══ EXERCISE DATA

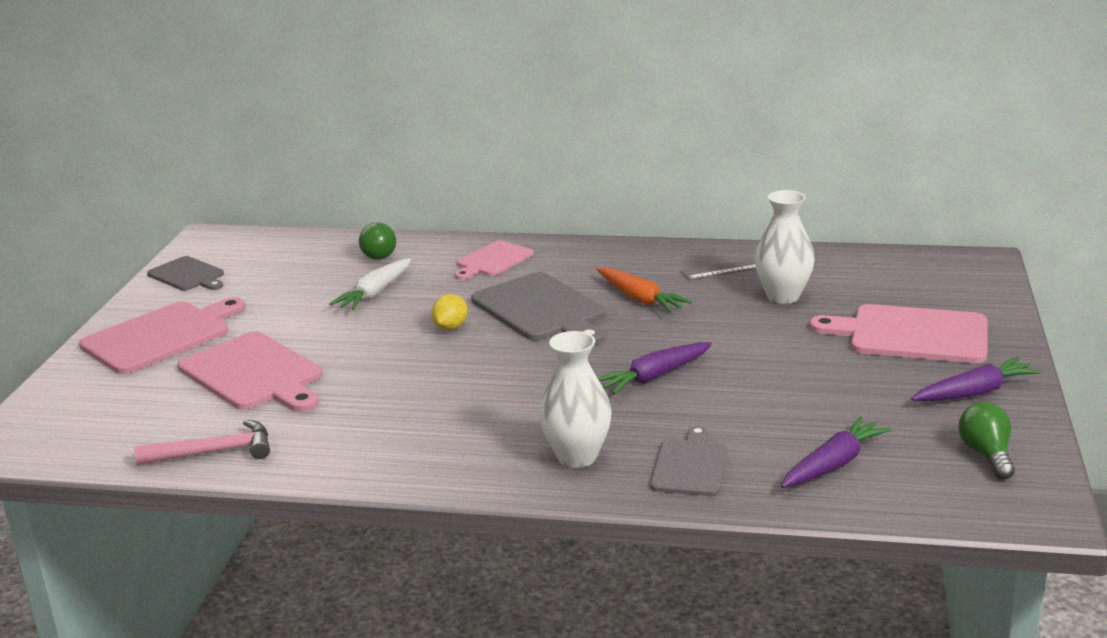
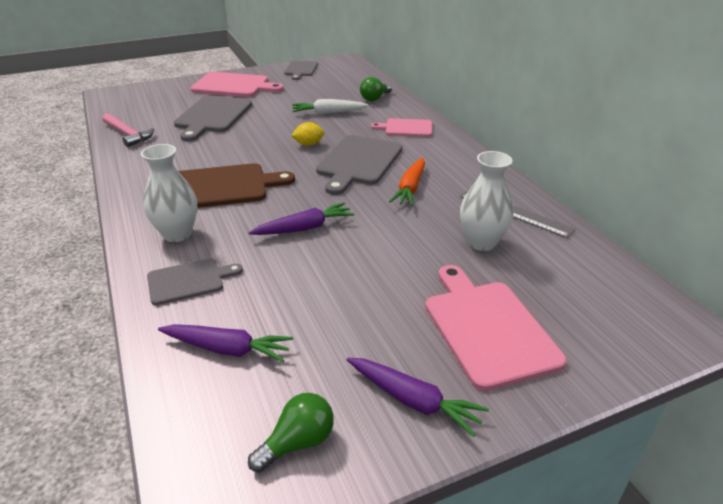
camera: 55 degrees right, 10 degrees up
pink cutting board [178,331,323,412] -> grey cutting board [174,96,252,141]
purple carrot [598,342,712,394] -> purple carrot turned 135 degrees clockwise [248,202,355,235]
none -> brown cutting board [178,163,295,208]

════
══ EXERCISE DATA

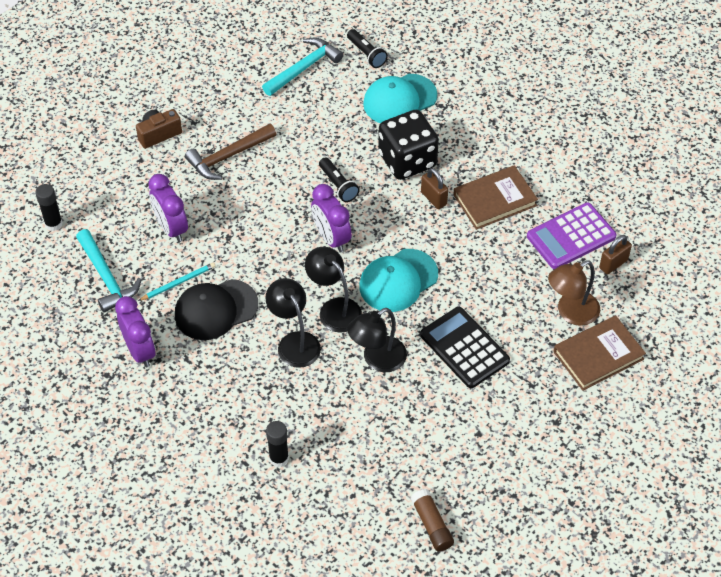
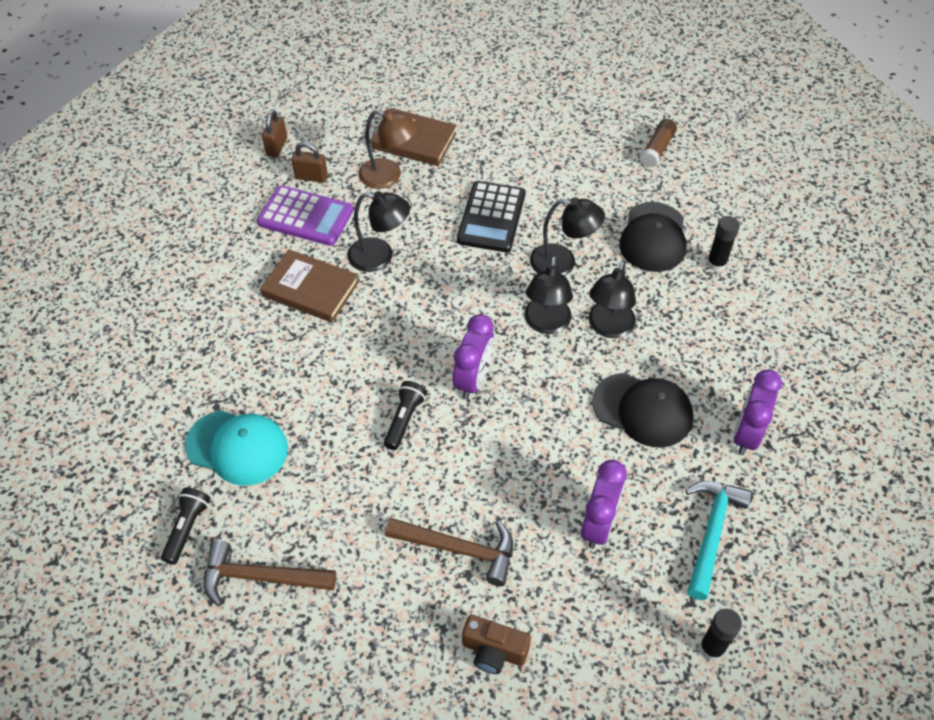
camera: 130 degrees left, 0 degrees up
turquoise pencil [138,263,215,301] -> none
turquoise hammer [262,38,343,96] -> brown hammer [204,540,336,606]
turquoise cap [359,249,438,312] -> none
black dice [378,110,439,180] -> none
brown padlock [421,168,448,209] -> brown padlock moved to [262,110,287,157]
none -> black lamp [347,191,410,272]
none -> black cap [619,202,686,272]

════

◆ PROBLEM DESCRIPTION:
Please copy, exactly as written, every line in the listing above from the line with "purple carrot [598,342,712,394]" up to and including the line with "none -> brown cutting board [178,163,295,208]".

◆ COMPLETED EXERCISE:
purple carrot [598,342,712,394] -> purple carrot turned 135 degrees clockwise [248,202,355,235]
none -> brown cutting board [178,163,295,208]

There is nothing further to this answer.